**WHAT THE TASK REQUIRES:** Each line of the material below with the word "minus" is to be reported.

Top of EXERCISE INPUTS

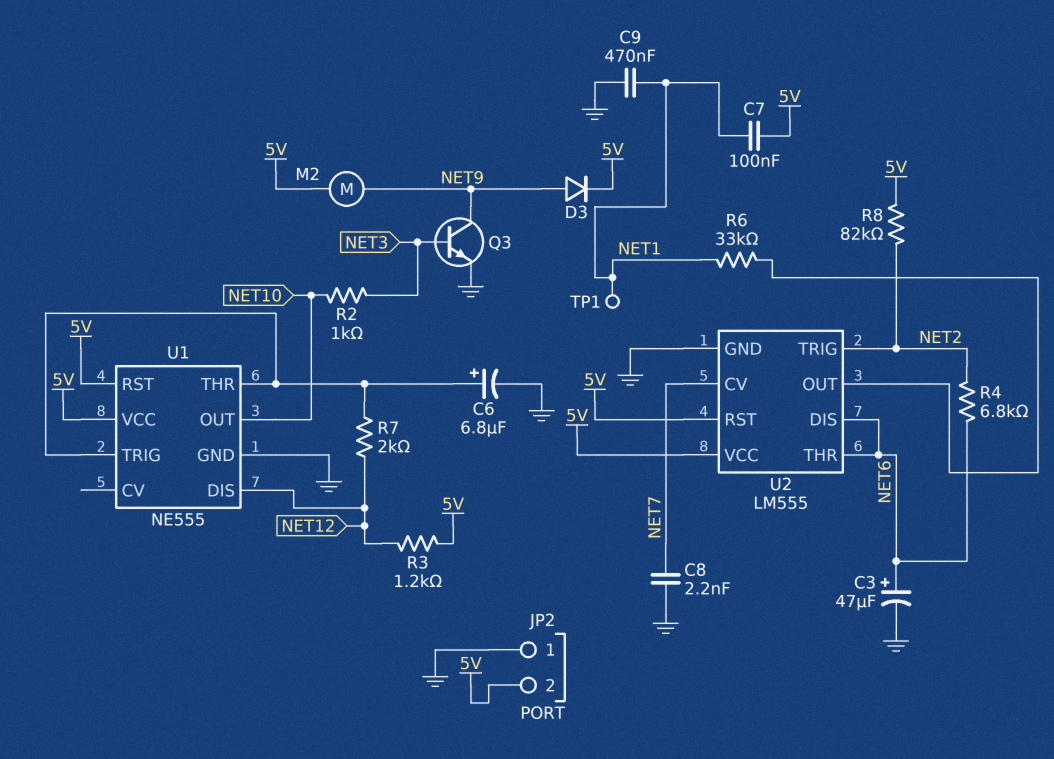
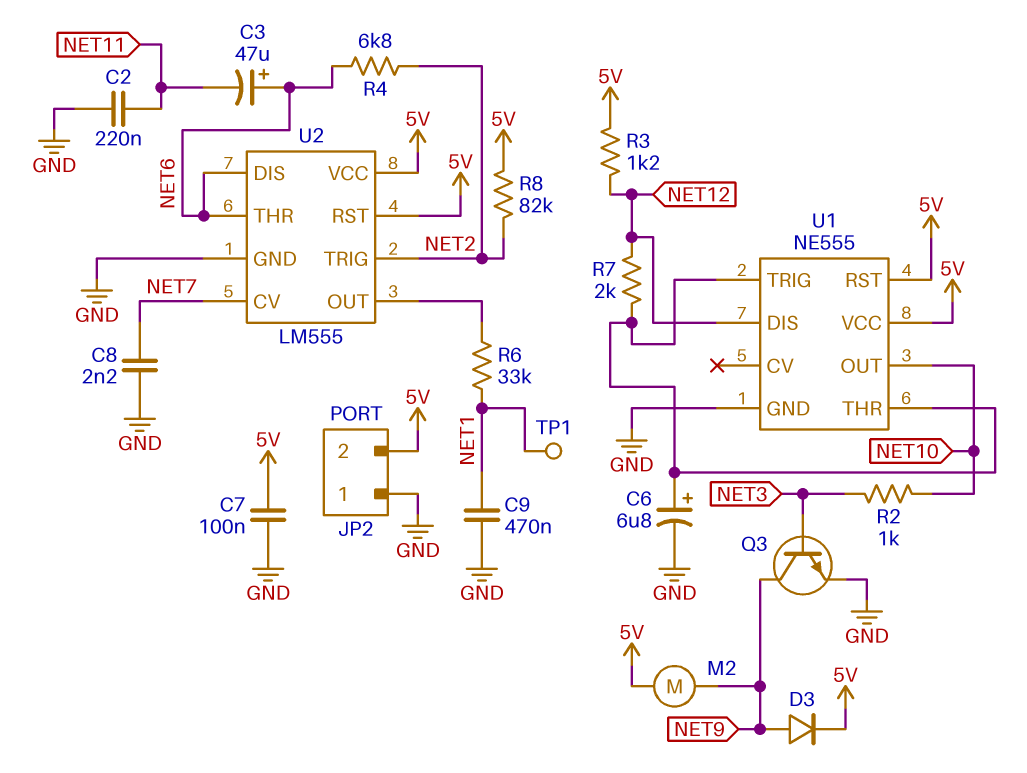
C2: none -> 220nF (GND, NET11)
C3: 47uF (plus NET6, minus GND) -> 47uF (plus NET6, minus NET11)
C7: 100nF (5V, NET1) -> 100nF (5V, GND)

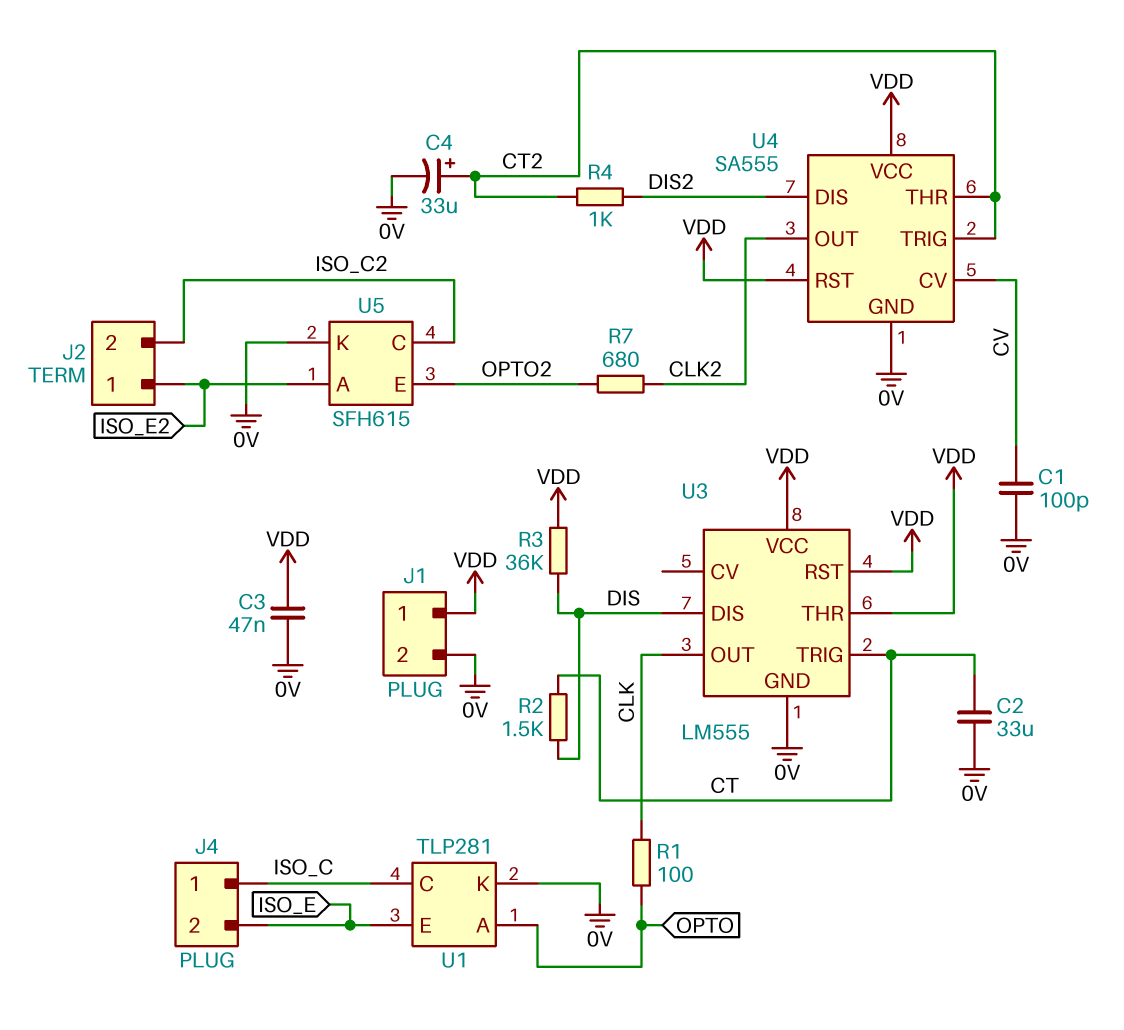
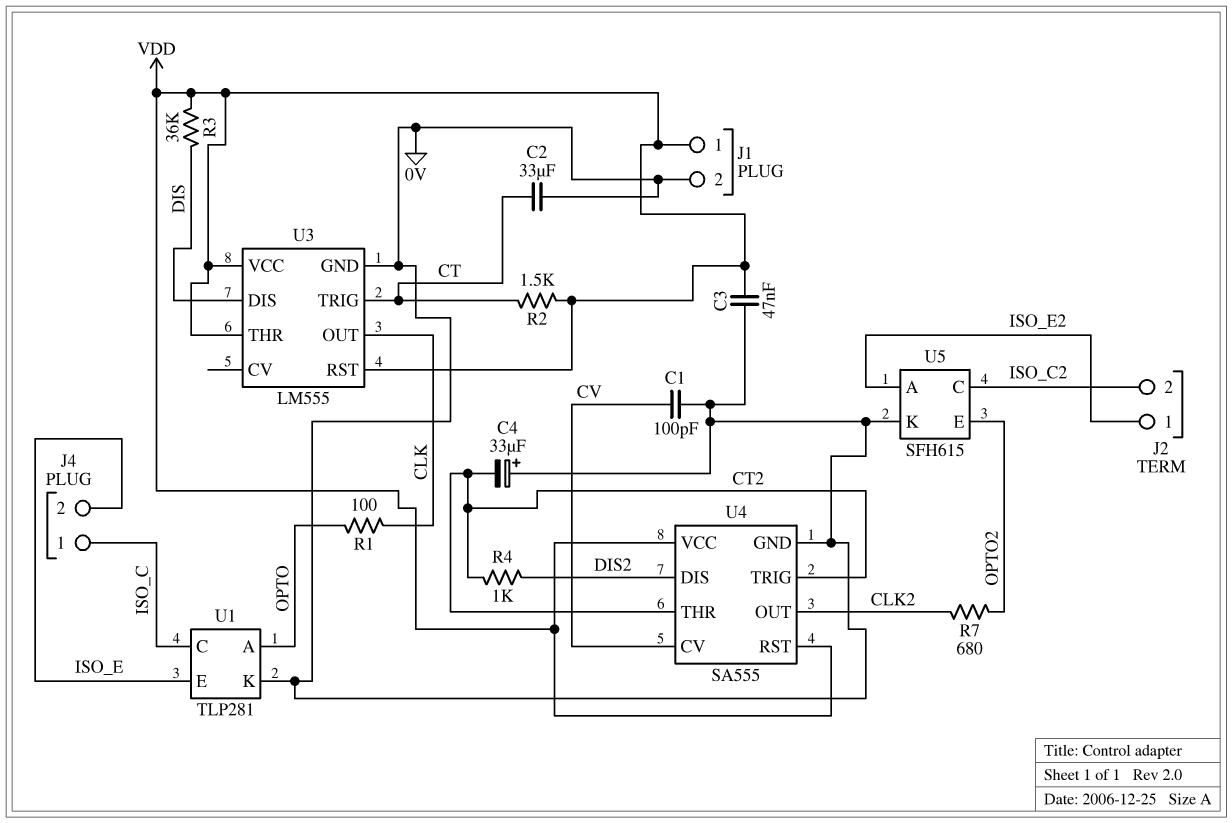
C4: 33uF (plus CT2, minus 0V) -> 33uF (plus 0V, minus CT2)
R2: 1.5k (CT, DIS) -> 1.5k (CT, VDD)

Bottom of EXERCISE INPUTS

**TASK ANSWER:**
C3: 47uF (plus NET6, minus GND) -> 47uF (plus NET6, minus NET11)
C4: 33uF (plus CT2, minus 0V) -> 33uF (plus 0V, minus CT2)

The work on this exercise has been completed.